Within the listing below, the lines to output run from the one containing "(223, 230) = (394, 553): red" through the one containing "(309, 447) = (817, 415): turquoise"; copy them exactly and nothing else.

SUPPLIED DATA >>
Start of Block
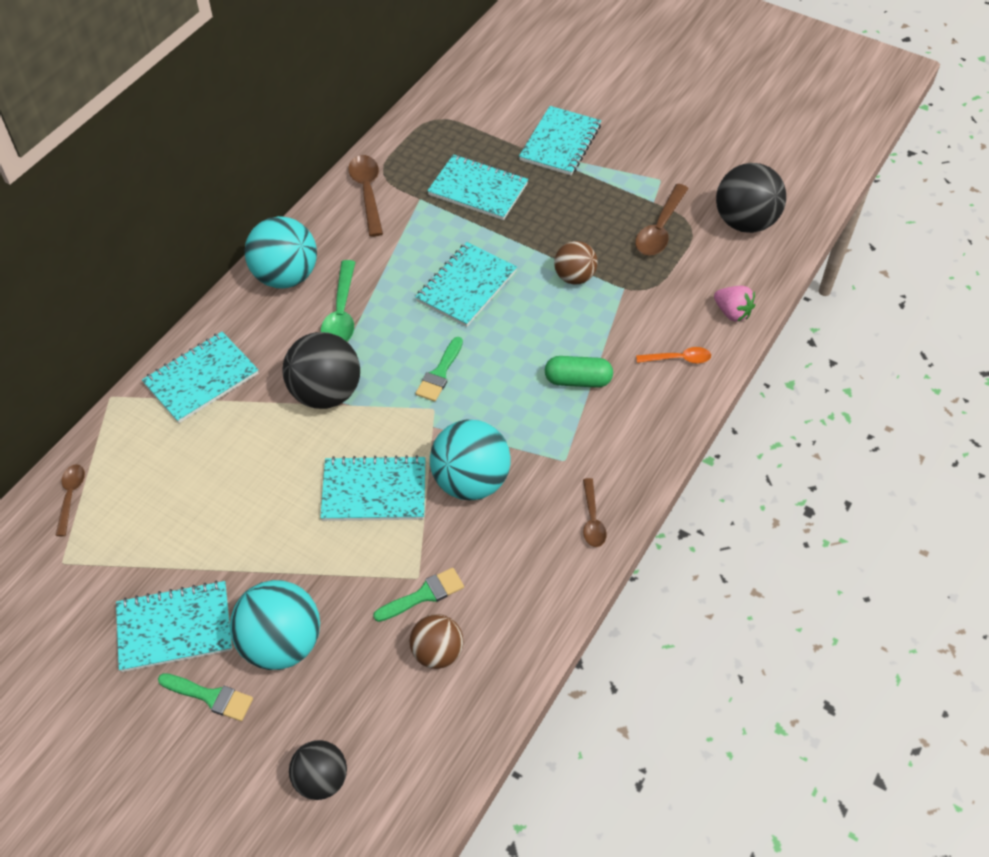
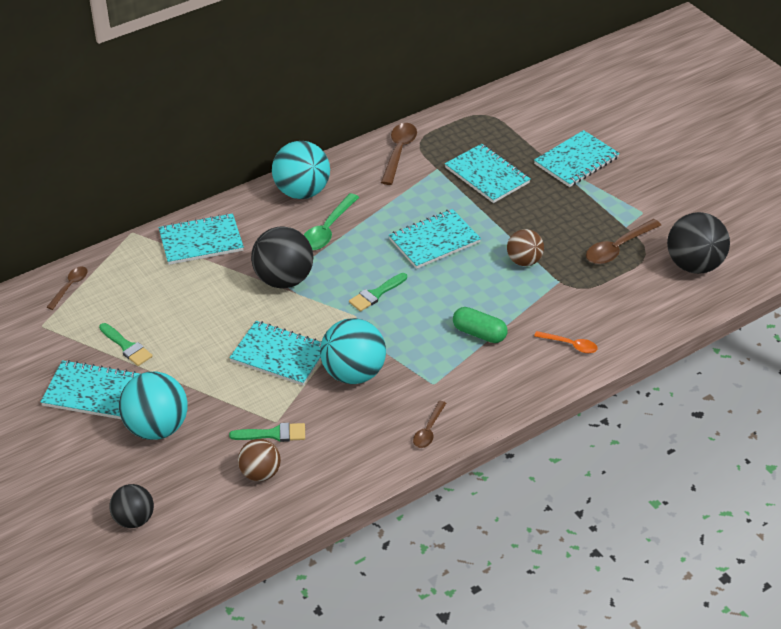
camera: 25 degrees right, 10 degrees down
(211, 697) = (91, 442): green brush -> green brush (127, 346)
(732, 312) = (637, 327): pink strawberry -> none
End of Block
Start of Block
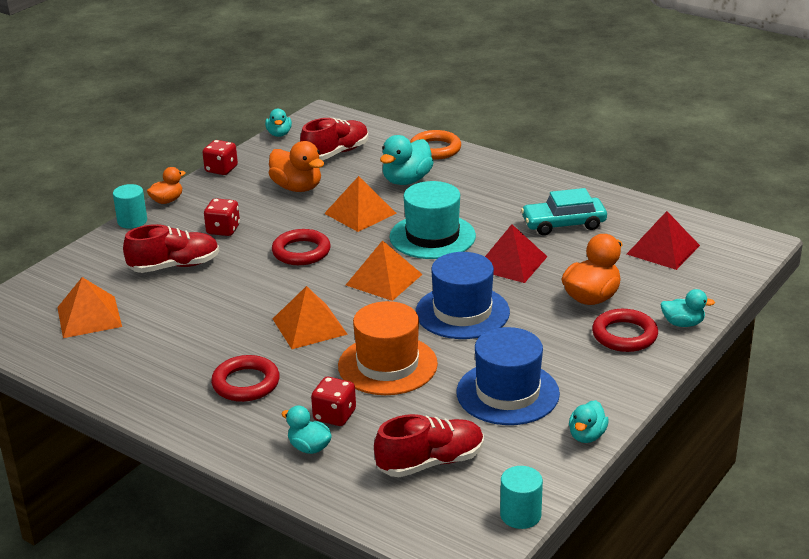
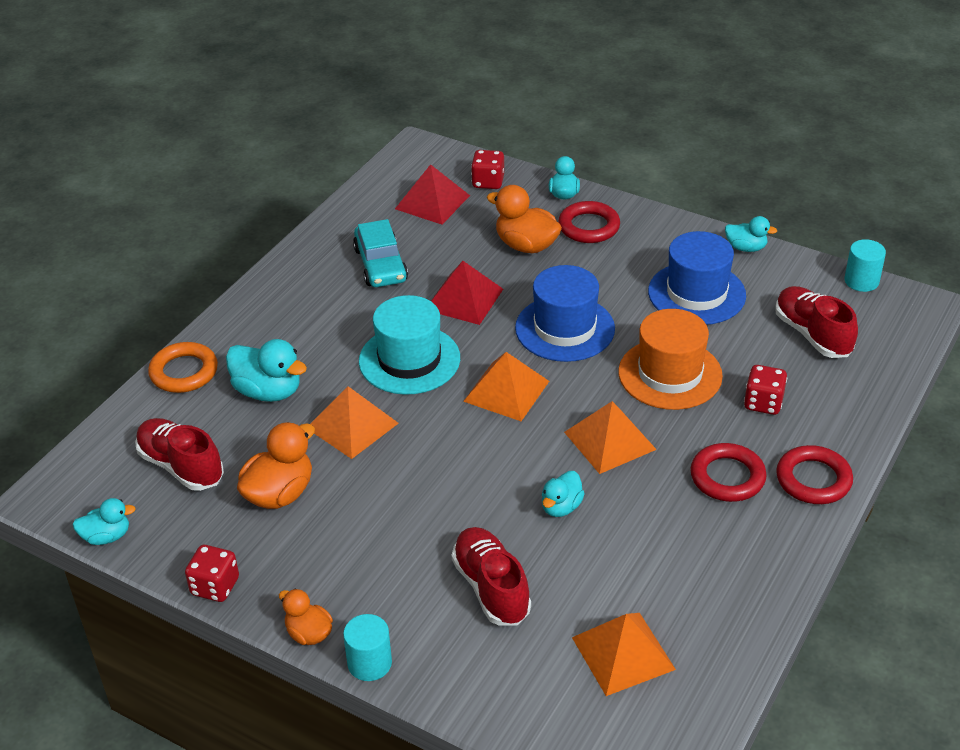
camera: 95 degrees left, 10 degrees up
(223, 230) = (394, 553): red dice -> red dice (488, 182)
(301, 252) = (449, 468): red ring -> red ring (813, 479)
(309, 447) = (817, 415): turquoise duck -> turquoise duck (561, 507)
End of Block
SOLVED PROBLEM >>
(223, 230) = (394, 553): red dice -> red dice (488, 182)
(301, 252) = (449, 468): red ring -> red ring (813, 479)
(309, 447) = (817, 415): turquoise duck -> turquoise duck (561, 507)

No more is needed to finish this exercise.